:: Work task ::
Would you print the data below exactly, leaving out every picture?

━━ Material to process

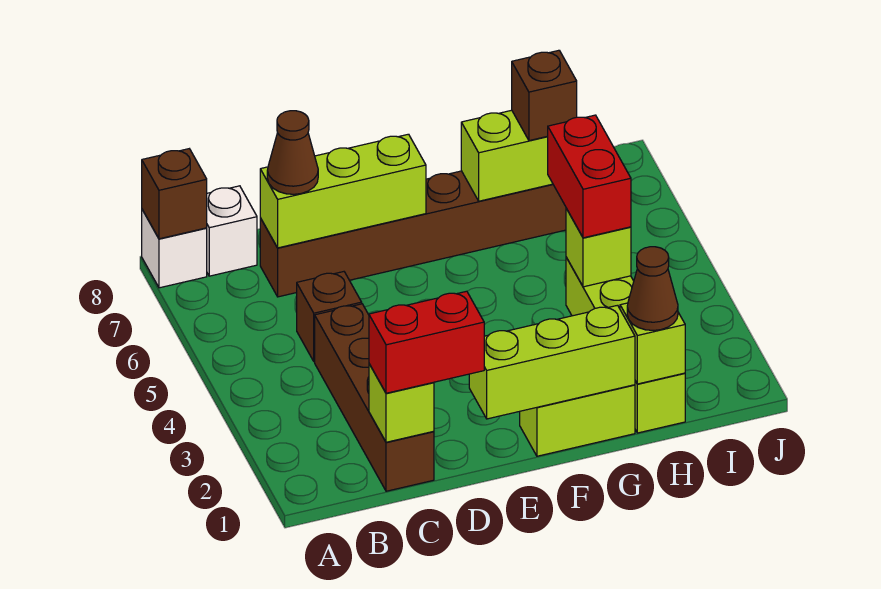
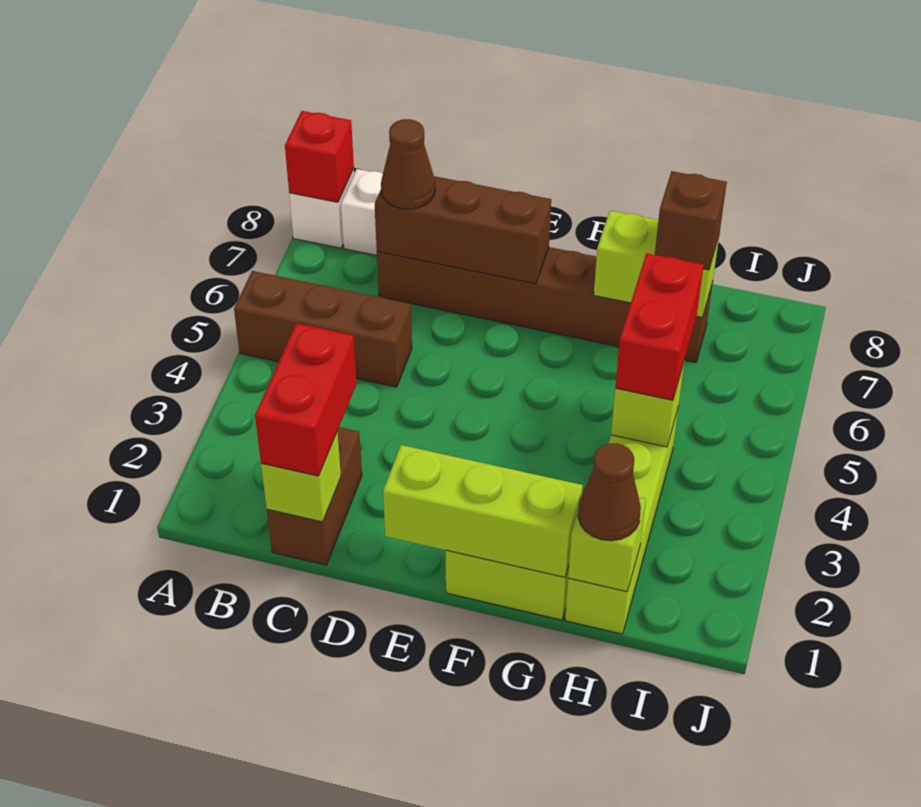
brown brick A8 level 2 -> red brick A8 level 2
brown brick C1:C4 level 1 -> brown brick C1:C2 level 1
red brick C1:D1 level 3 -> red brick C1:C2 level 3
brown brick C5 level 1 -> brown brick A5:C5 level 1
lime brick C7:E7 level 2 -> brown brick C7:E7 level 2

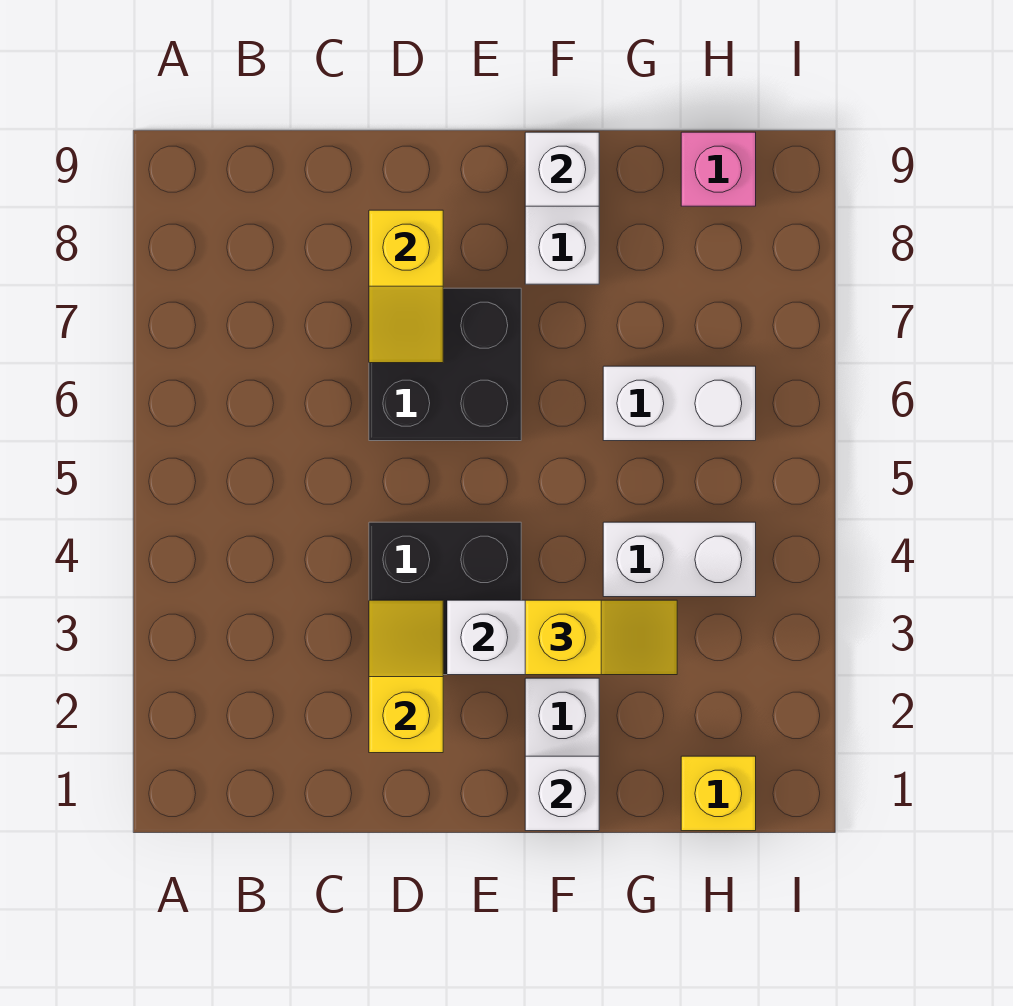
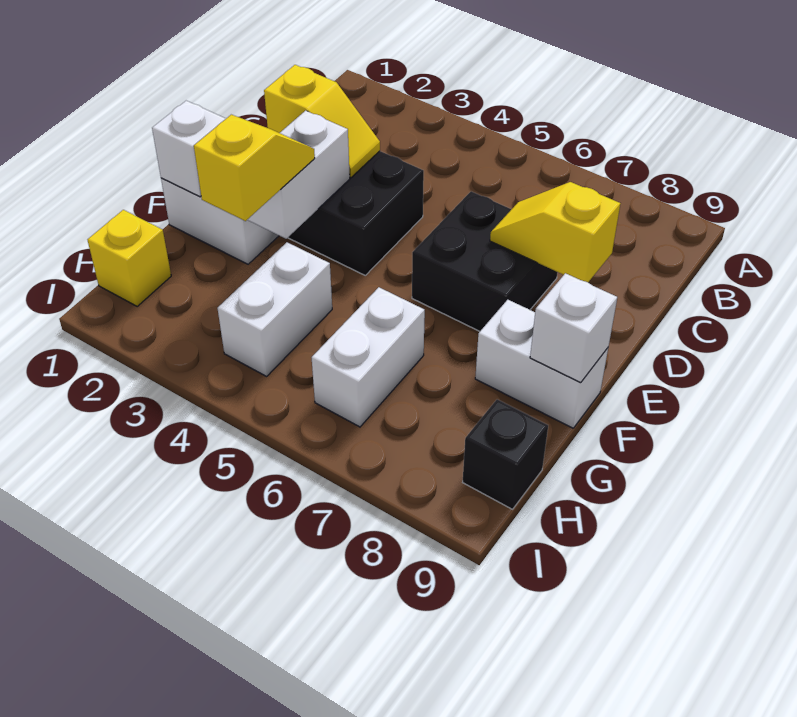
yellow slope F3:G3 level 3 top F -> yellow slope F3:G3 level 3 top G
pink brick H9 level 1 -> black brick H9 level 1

━━━━

:: Solution to the problem ::
brown brick A8 level 2 -> red brick A8 level 2
brown brick C1:C4 level 1 -> brown brick C1:C2 level 1
red brick C1:D1 level 3 -> red brick C1:C2 level 3
brown brick C5 level 1 -> brown brick A5:C5 level 1
lime brick C7:E7 level 2 -> brown brick C7:E7 level 2

yellow slope F3:G3 level 3 top F -> yellow slope F3:G3 level 3 top G
pink brick H9 level 1 -> black brick H9 level 1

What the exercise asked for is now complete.